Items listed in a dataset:
* * * * *
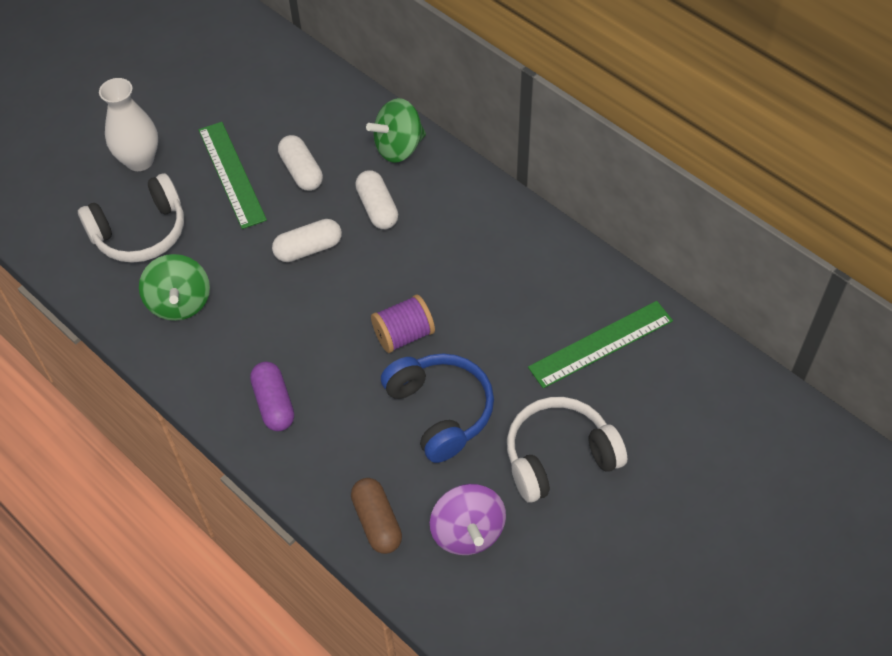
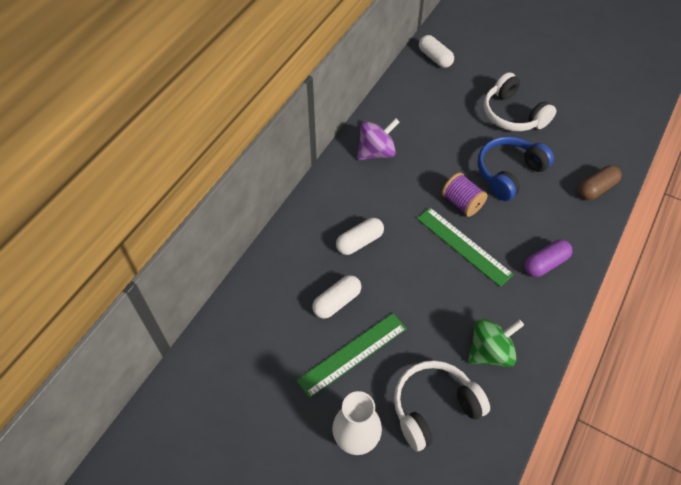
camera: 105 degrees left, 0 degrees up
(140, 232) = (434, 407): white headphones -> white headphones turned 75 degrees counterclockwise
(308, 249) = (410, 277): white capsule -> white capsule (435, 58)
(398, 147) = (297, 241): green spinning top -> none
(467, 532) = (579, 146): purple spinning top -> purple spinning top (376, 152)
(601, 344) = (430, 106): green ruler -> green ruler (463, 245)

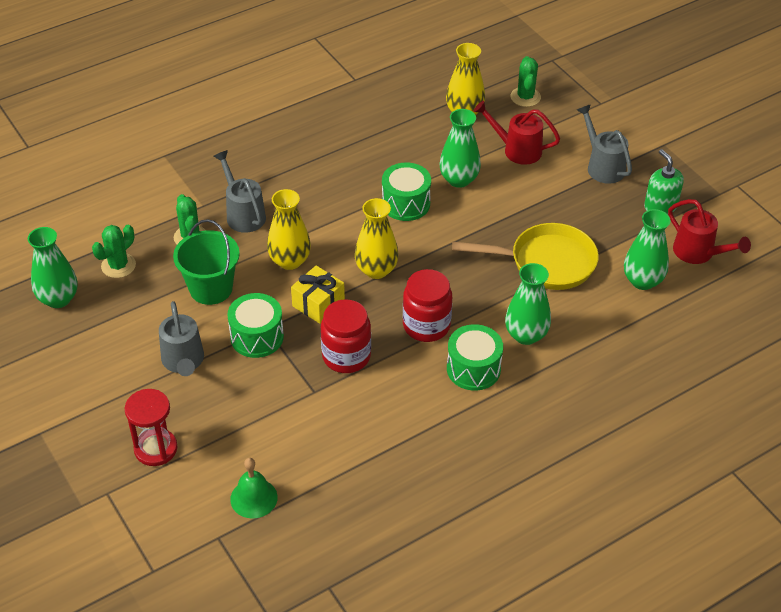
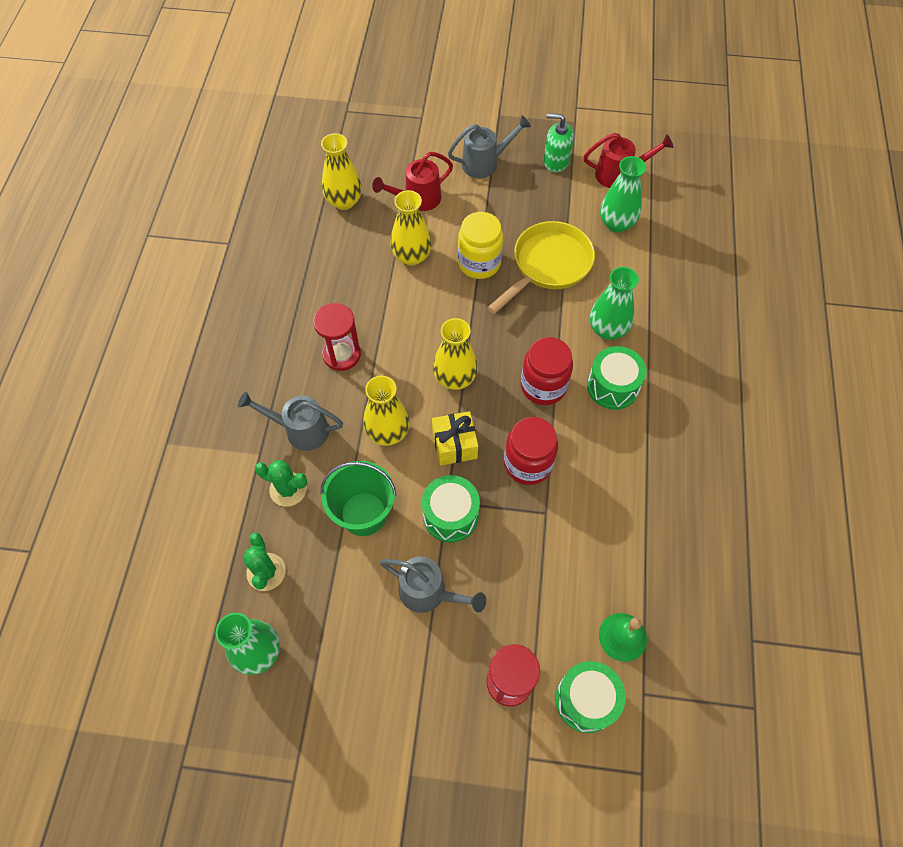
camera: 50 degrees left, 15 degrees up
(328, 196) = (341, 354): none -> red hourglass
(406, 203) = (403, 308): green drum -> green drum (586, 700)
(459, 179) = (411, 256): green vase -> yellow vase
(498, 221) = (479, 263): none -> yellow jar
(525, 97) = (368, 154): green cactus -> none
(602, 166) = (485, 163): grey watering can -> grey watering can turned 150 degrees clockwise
* * * * *
## [Exercise instructions]
From the entries above, collect every line with the string "white" in it.

## [Exercise output]
(140, 232) = (434, 407): white headphones -> white headphones turned 75 degrees counterclockwise
(308, 249) = (410, 277): white capsule -> white capsule (435, 58)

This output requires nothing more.